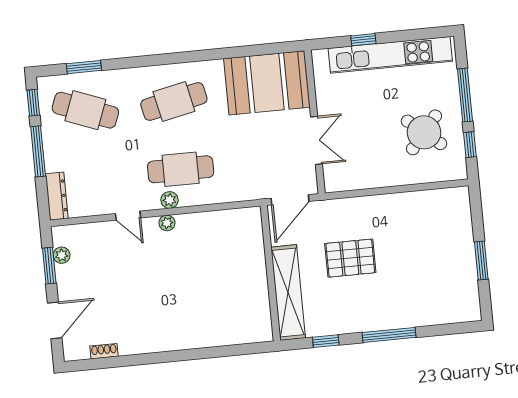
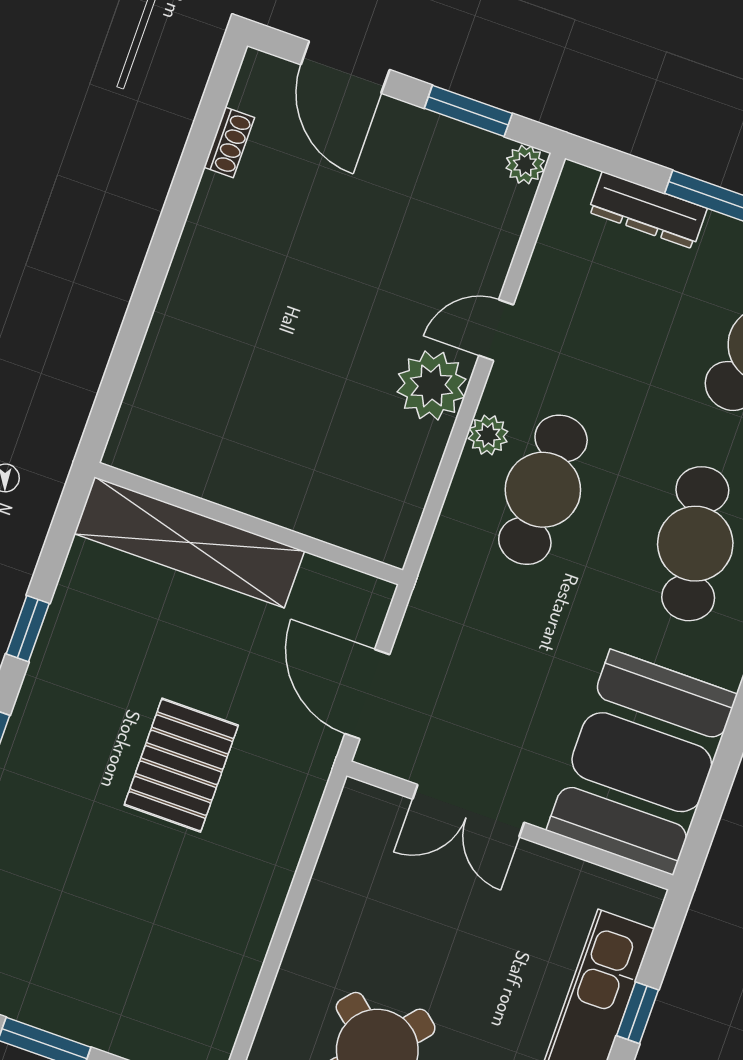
dresser: (57, 196) -> (648, 210), moved
plant: (167, 223) -> (432, 386), width x1.88, depth x1.88
plant: (62, 255) -> (525, 165), moved
wall: (270, 273) -> (249, 524), moved
shelving: (288, 293) -> (189, 542), moved

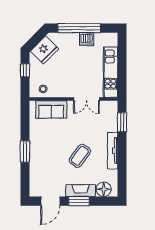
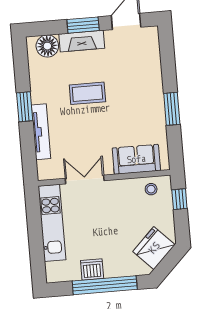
window: (25, 70) -> (179, 199), moved
window: (122, 122) -> (25, 107), moved
tv unit: (113, 151) -> (41, 132), moved
window: (25, 152) -> (172, 109), moved
coffee table: (80, 156) -> (87, 93), turned 54

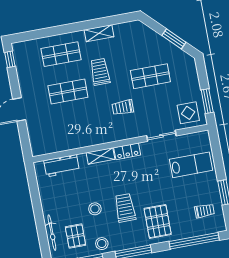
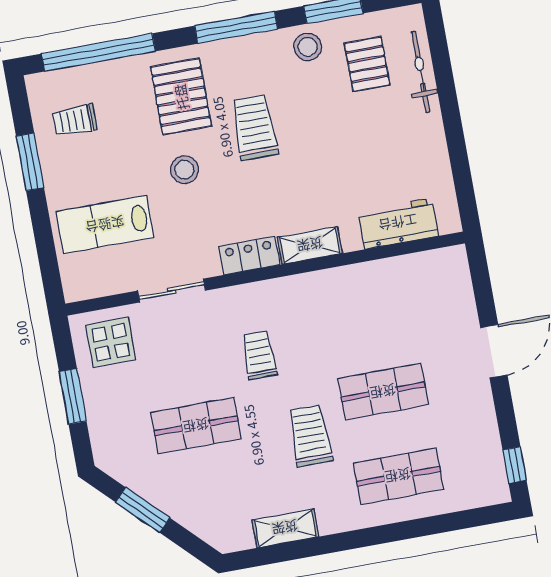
shelving: (99, 33) -> (285, 528), moved
trolley: (100, 72) -> (310, 436), turned 180
window: (207, 101) -> (73, 396), moved
trolley: (123, 107) -> (259, 355), turned -90
trolley: (125, 208) -> (255, 128), turned 180
stool: (95, 209) -> (184, 170), moved

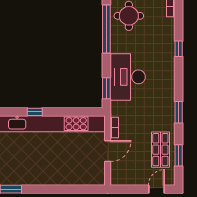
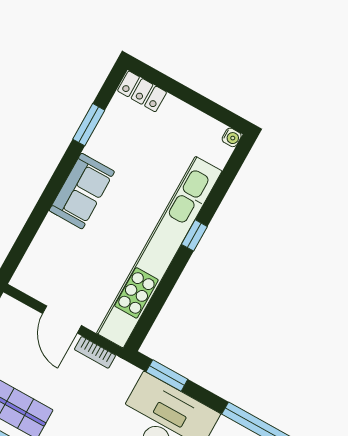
sofa: (43, 175) -> (82, 191), added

# PROBLEM DETAILS
Scan the entries for lines with the string "moved". Report only how many there are.

# ANSWER
11